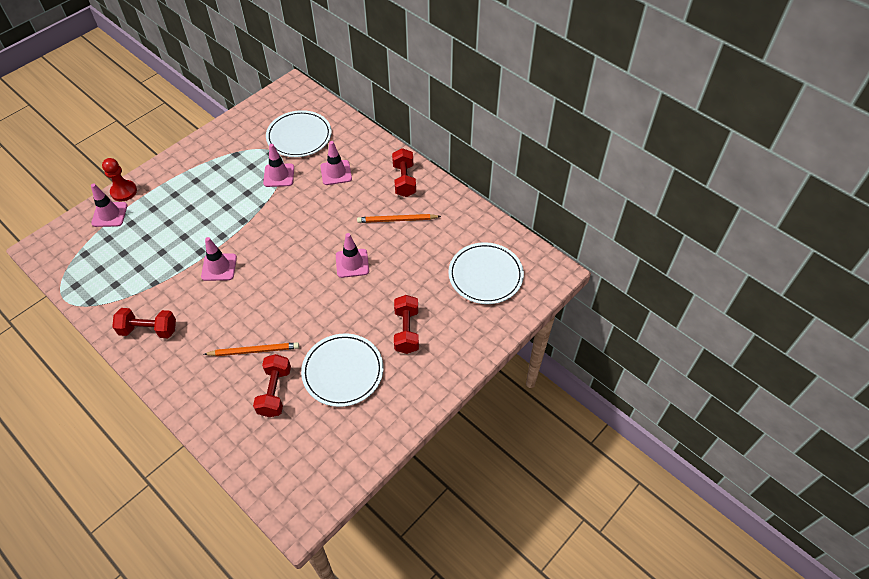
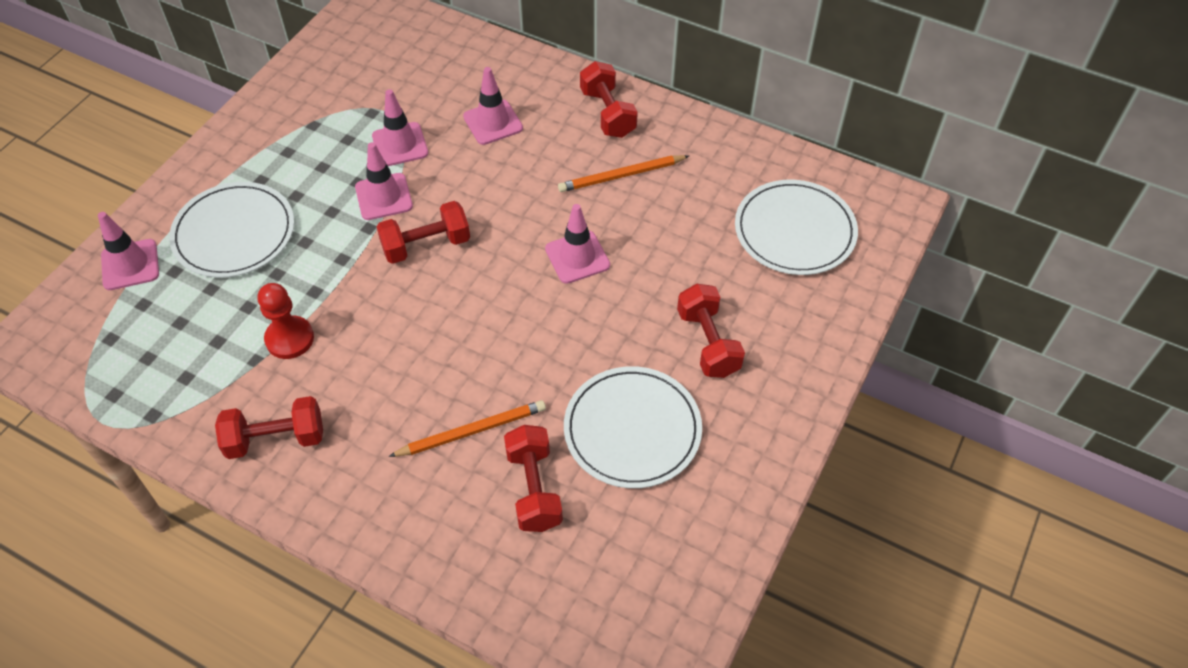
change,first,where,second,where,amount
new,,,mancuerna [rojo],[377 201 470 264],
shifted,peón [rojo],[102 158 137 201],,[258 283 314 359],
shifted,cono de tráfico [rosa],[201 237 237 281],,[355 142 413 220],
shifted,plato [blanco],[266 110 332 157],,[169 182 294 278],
########
*Aim of the task*: Each line of the records that contains the string "shifted" must be copied.

*Solution to the problem*:
shifted,peón [rojo],[102 158 137 201],,[258 283 314 359],
shifted,cono de tráfico [rosa],[201 237 237 281],,[355 142 413 220],
shifted,plato [blanco],[266 110 332 157],,[169 182 294 278],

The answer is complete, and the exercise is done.